(Before-and-after change records)

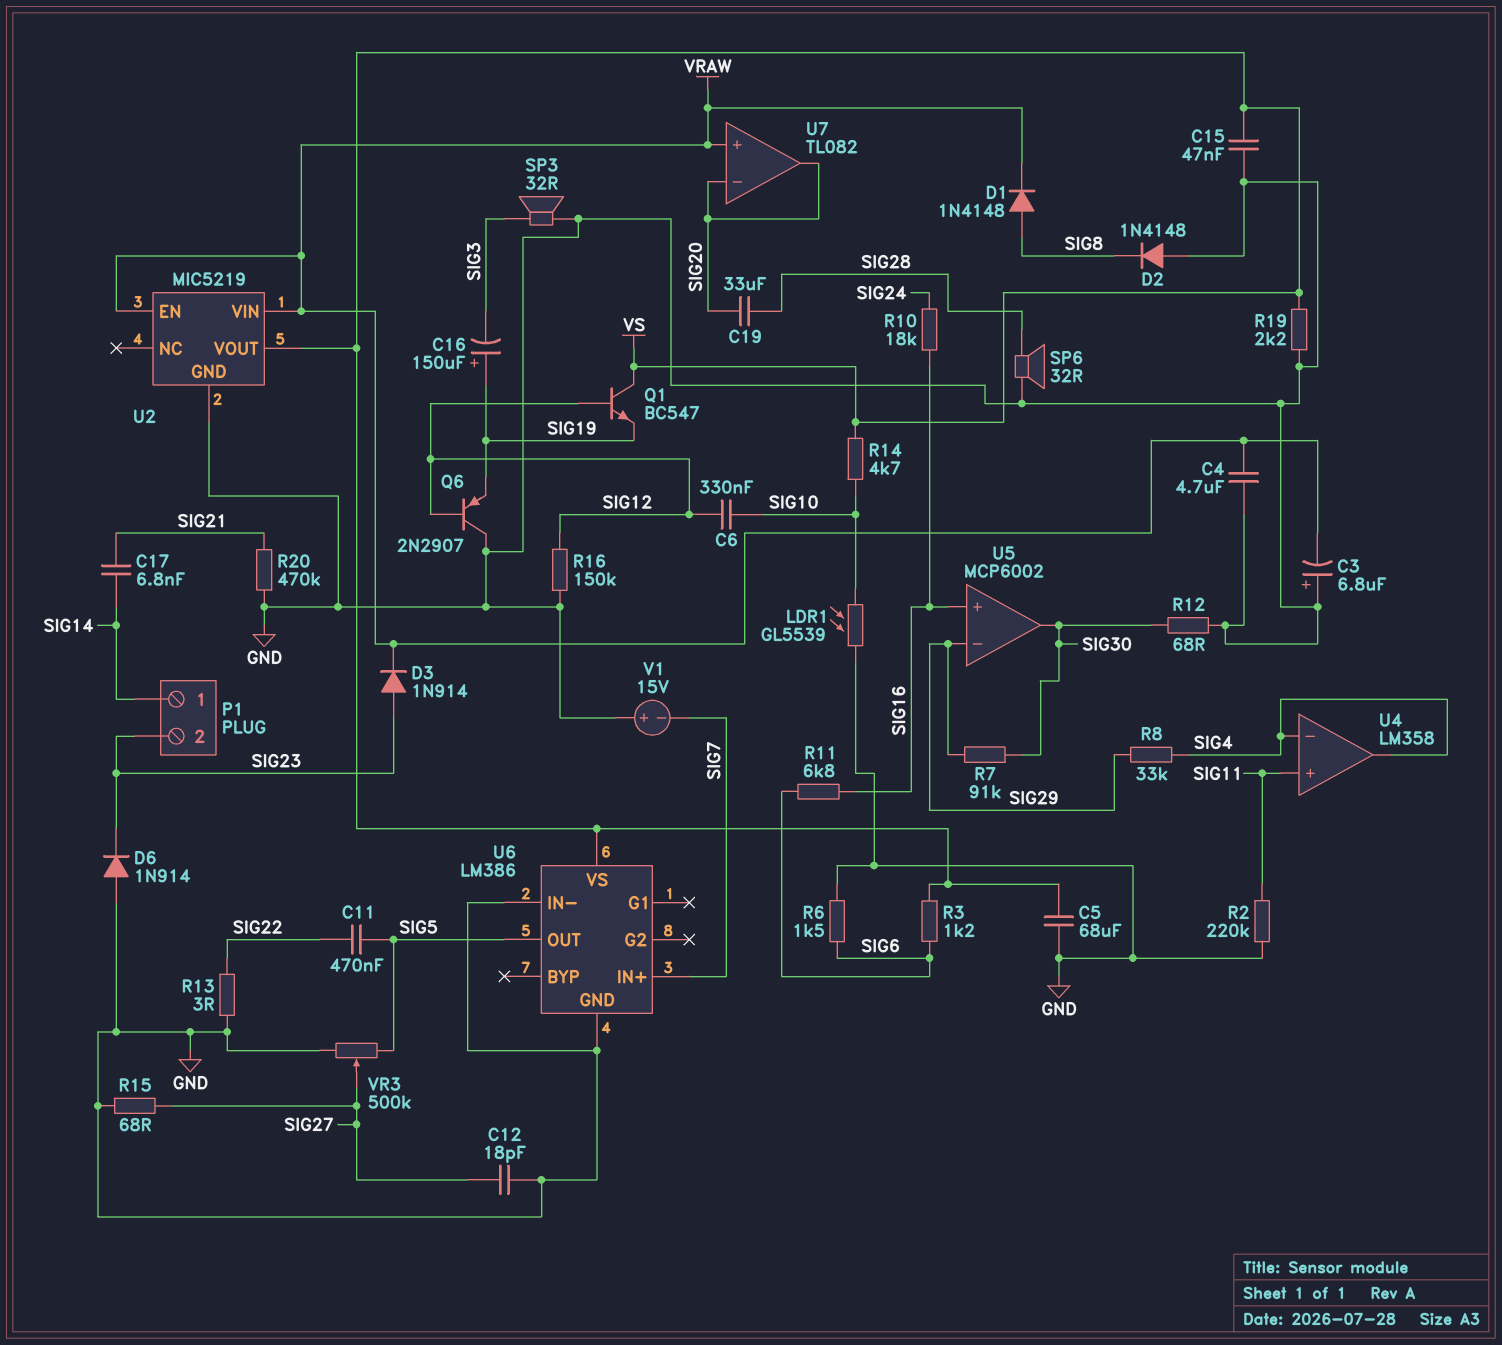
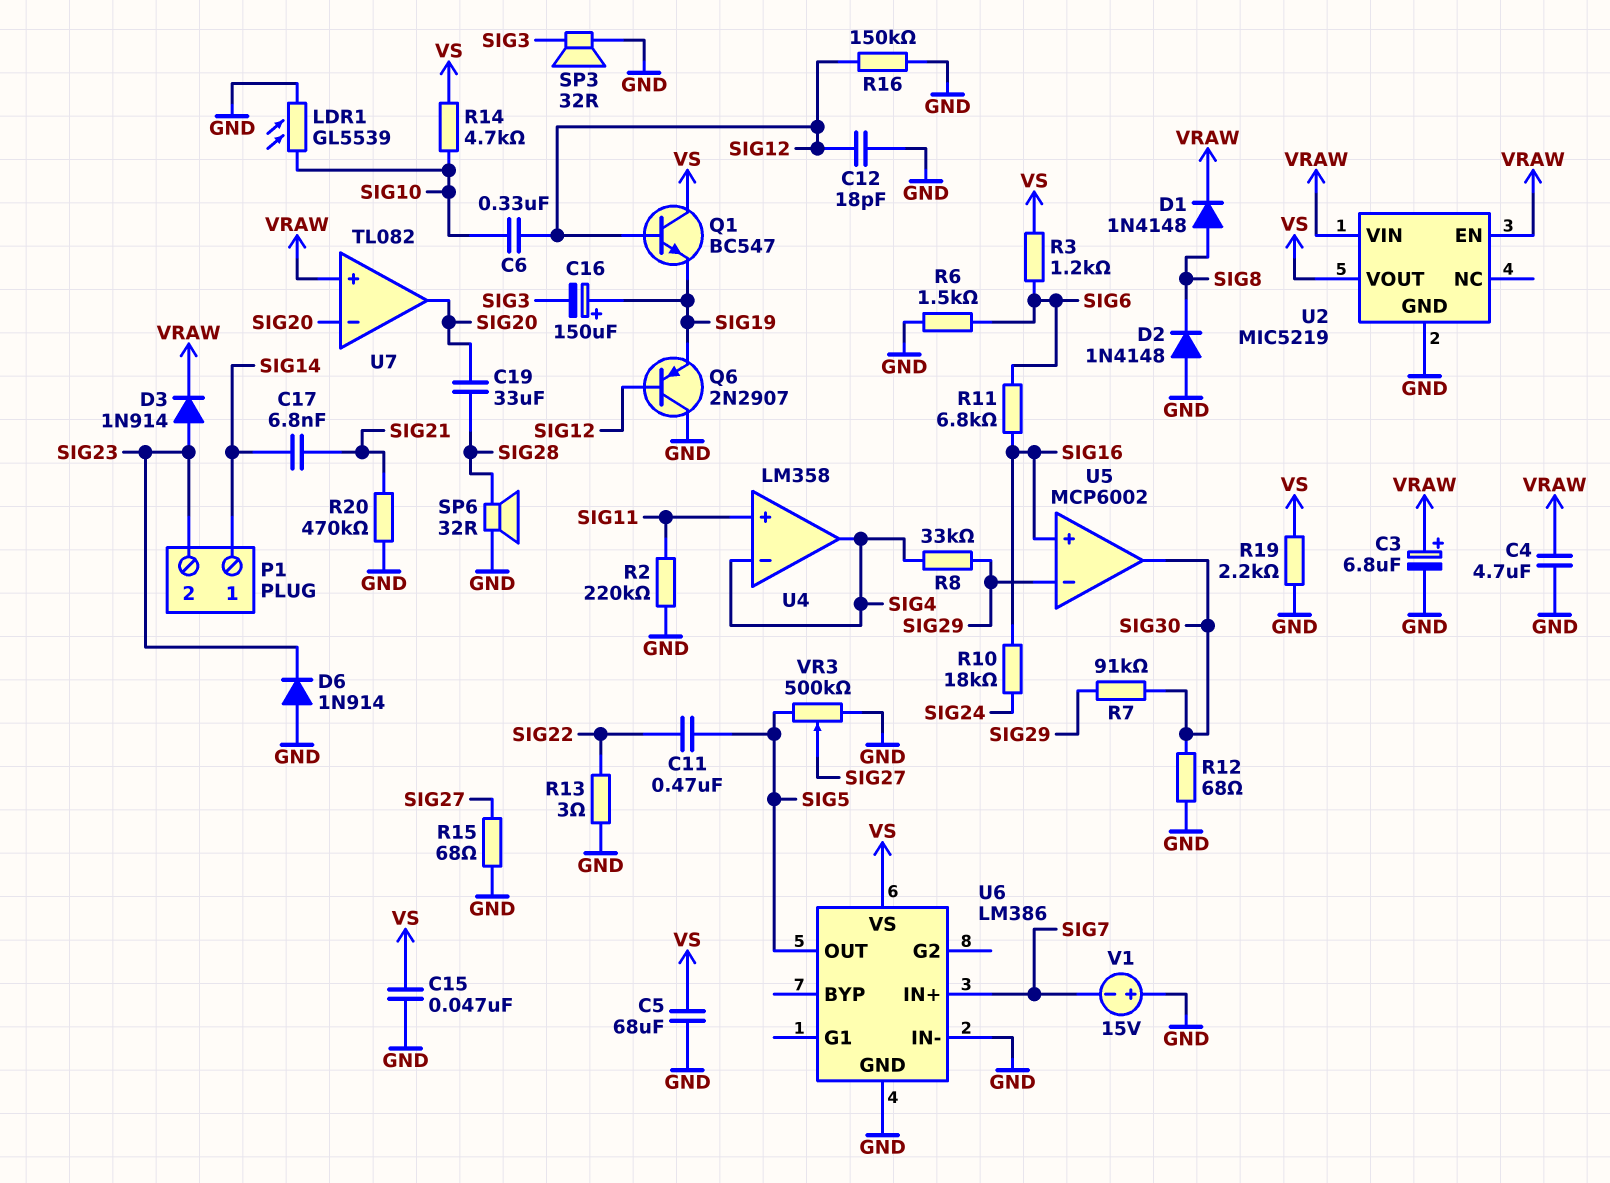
C3: 6.8uF (plus GND, minus VRAW) -> 6.8uF (plus VRAW, minus GND)
C12: 18pF (GND, SIG27) -> 18pF (GND, SIG12)

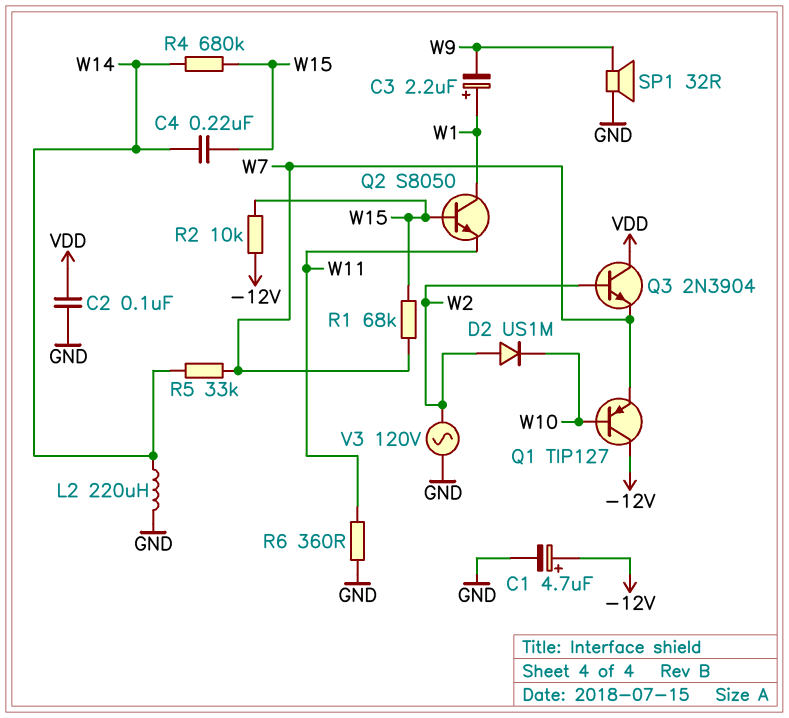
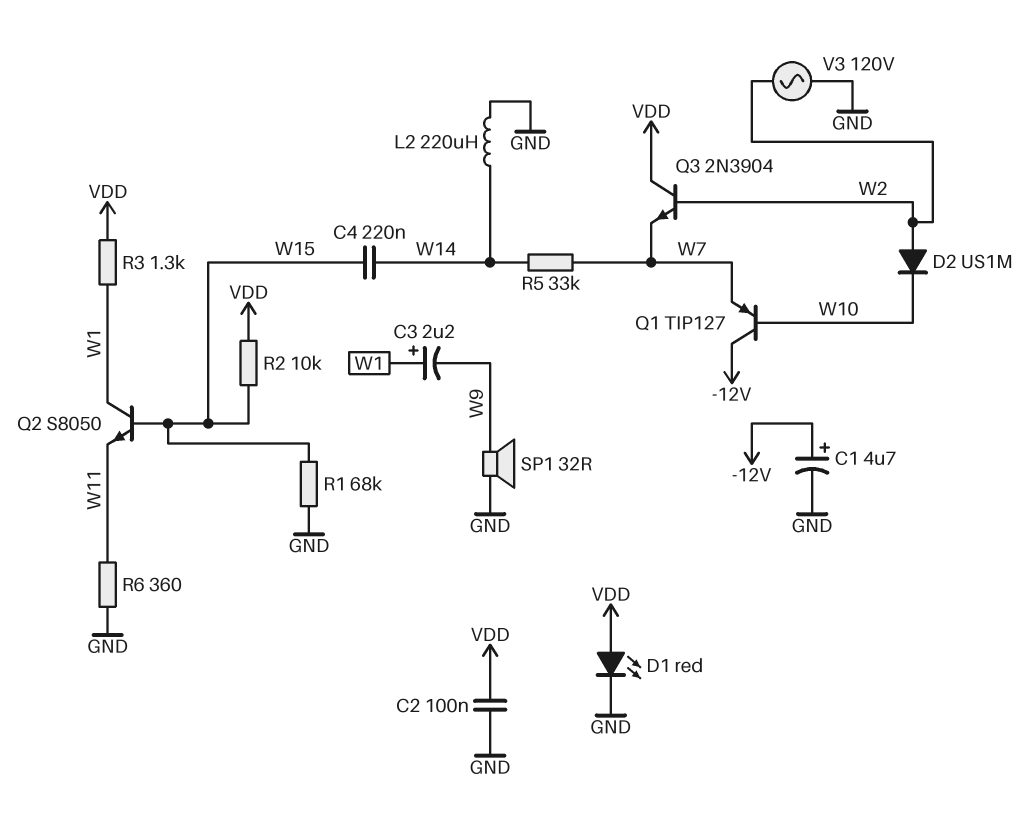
D1: none -> LED red (A VDD, K GND)
R1: 68k (W7, W15) -> 68k (GND, W15)
R2: 10k (-12V, W15) -> 10k (VDD, W15)
R3: none -> 1.3k (VDD, W1)
R4: 680k (W14, W15) -> none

▶ _EXERCISE AIM_:
What you print must match the entries exactly, except that no pictures appear.

▶ _ANSWER FOR THE TASK_:
C3: 6.8uF (plus GND, minus VRAW) -> 6.8uF (plus VRAW, minus GND)
C12: 18pF (GND, SIG27) -> 18pF (GND, SIG12)

D1: none -> LED red (A VDD, K GND)
R1: 68k (W7, W15) -> 68k (GND, W15)
R2: 10k (-12V, W15) -> 10k (VDD, W15)
R3: none -> 1.3k (VDD, W1)
R4: 680k (W14, W15) -> none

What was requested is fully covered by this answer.